▶ Exercise instructions:
Find the word "zener" in the data, then copy each line where it is found.

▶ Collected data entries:
· · ·
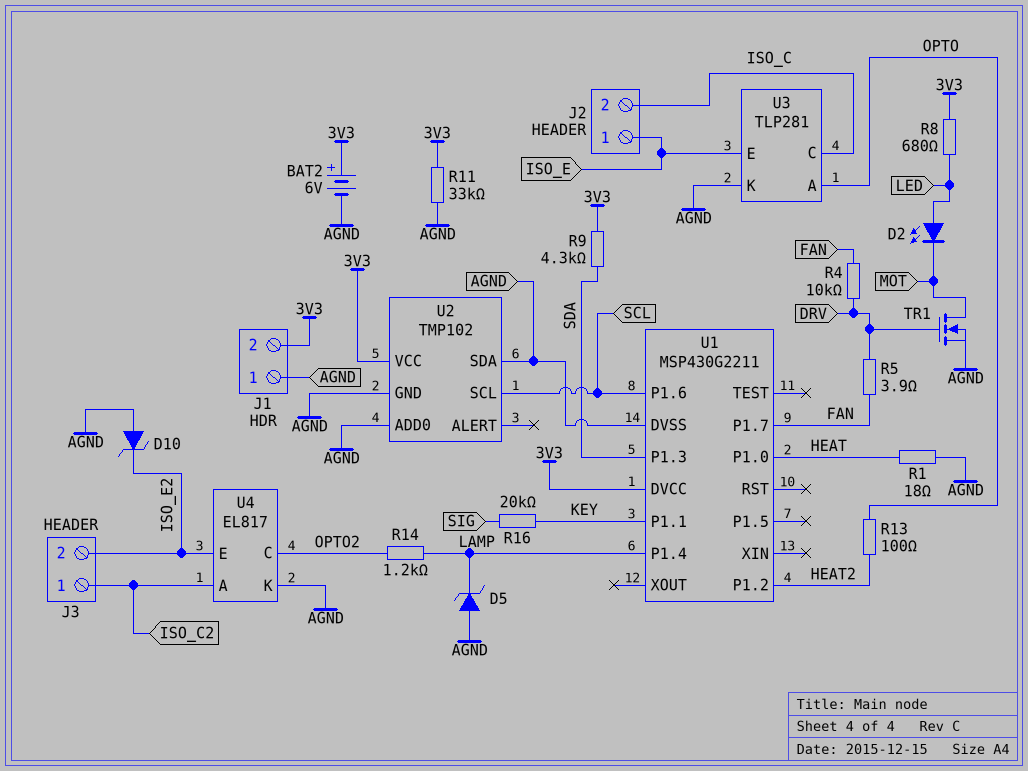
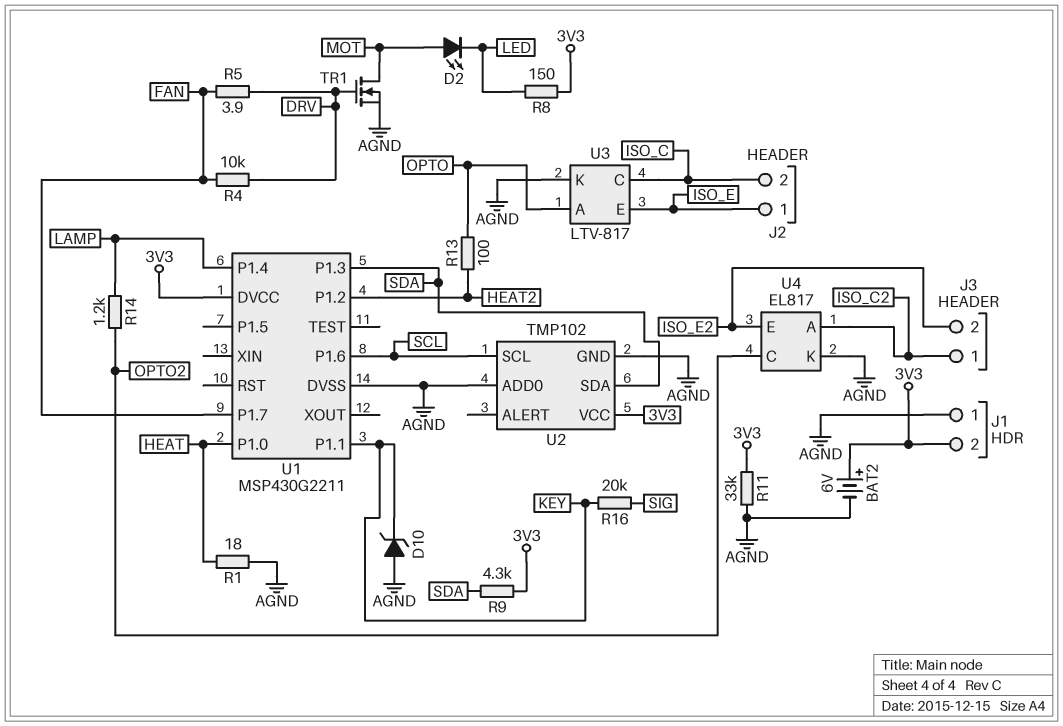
D2: LED (A LED, K MOT) -> LED (A MOT, K LED)
D5: zener (A AGND, K LAMP) -> none
D10: zener (A AGND, K ISO_E2) -> zener (A AGND, K KEY)
R8: 680 (3V3, LED) -> 150 (3V3, LED)
U2 pin SDA: AGND -> SDA
U3: TLP281 -> LTV-817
· · ·
▶ Problem solution:
D5: zener (A AGND, K LAMP) -> none
D10: zener (A AGND, K ISO_E2) -> zener (A AGND, K KEY)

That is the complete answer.